§ Exercise instructions
Look over the lines below. Report each one that includes the string "turned".

***

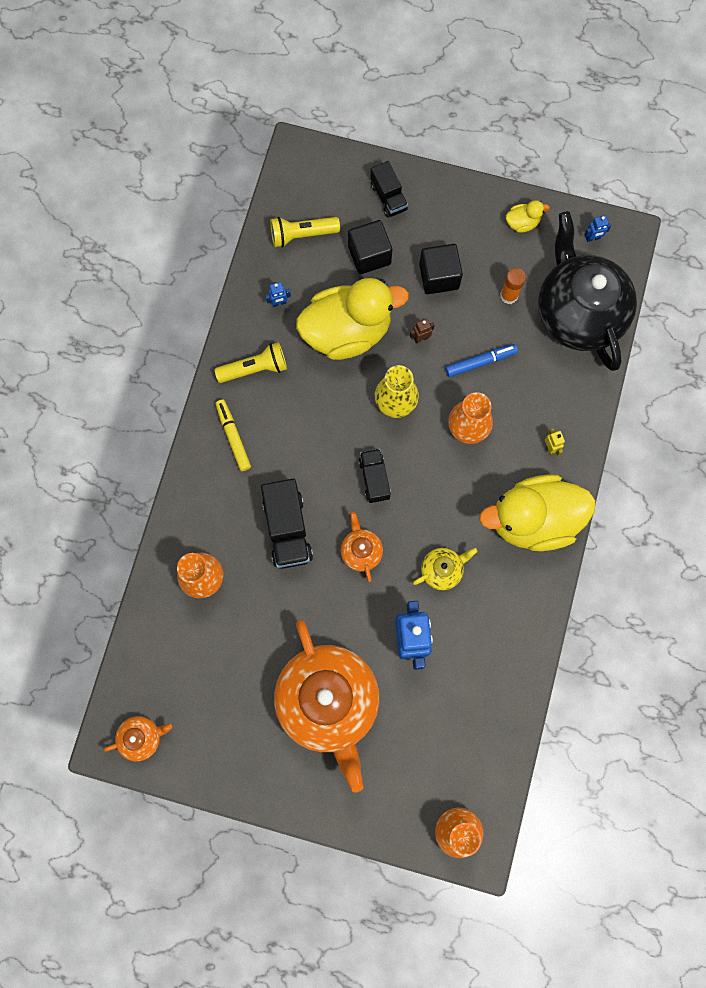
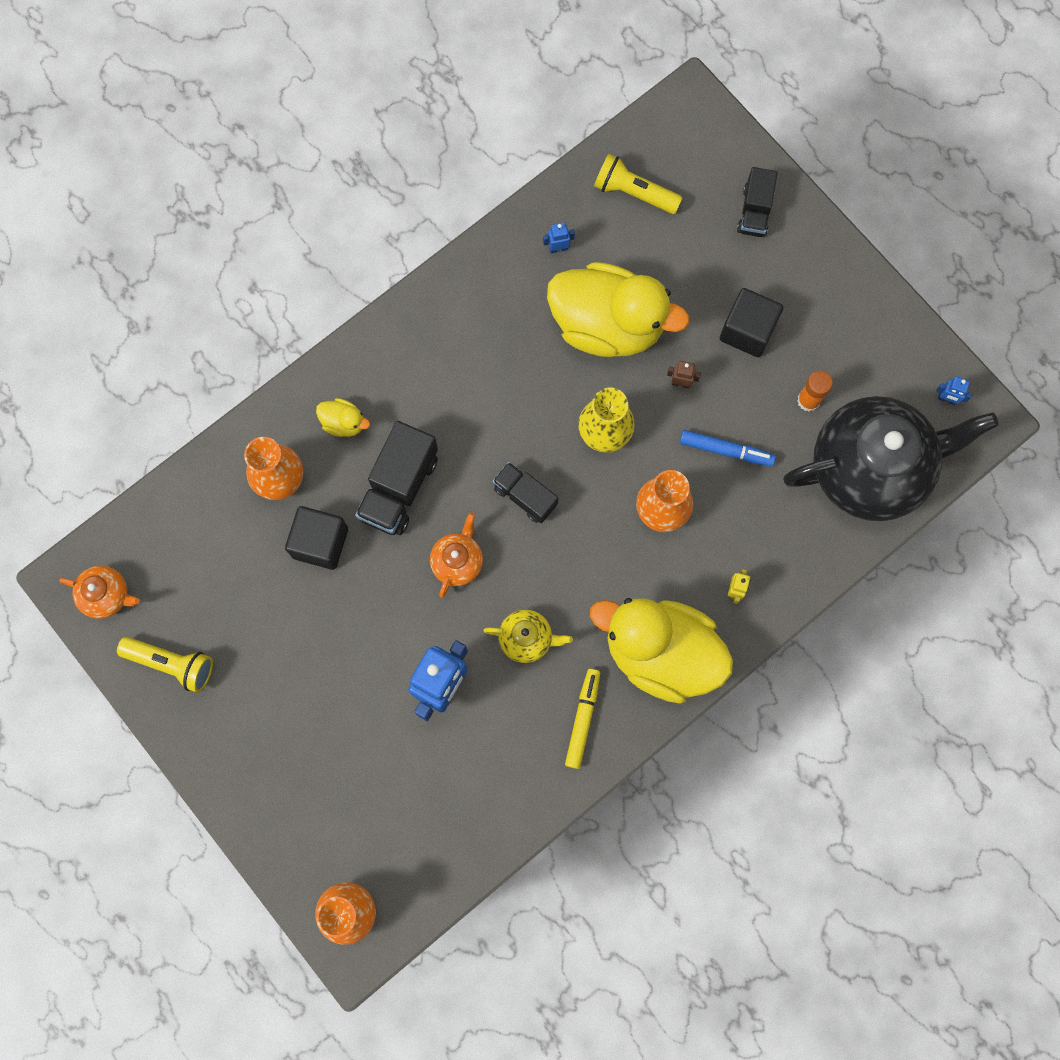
camera: 35 degrees right, 0 degrees up
(233, 437) = (412, 355): yellow marker -> yellow marker (582, 719)
(255, 368) = (484, 300): yellow flashlight -> yellow flashlight (172, 664)
(279, 303) = (558, 248): blue robot -> blue robot turned 150 degrees clockwise
(328, 702) = (314, 690): orange teapot -> none
(369, 255) = (689, 260): black cube -> black cube (320, 543)
(374, 479) = (525, 496): black truck -> black truck turned 75 degrees counterclockwise
(522, 223) = (880, 332): yellow duck -> yellow duck (344, 423)
(578, 313) = (871, 469): black teapot -> black teapot turned 60 degrees clockwise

***

§ Task output
(279, 303) = (558, 248): blue robot -> blue robot turned 150 degrees clockwise
(374, 479) = (525, 496): black truck -> black truck turned 75 degrees counterclockwise
(578, 313) = (871, 469): black teapot -> black teapot turned 60 degrees clockwise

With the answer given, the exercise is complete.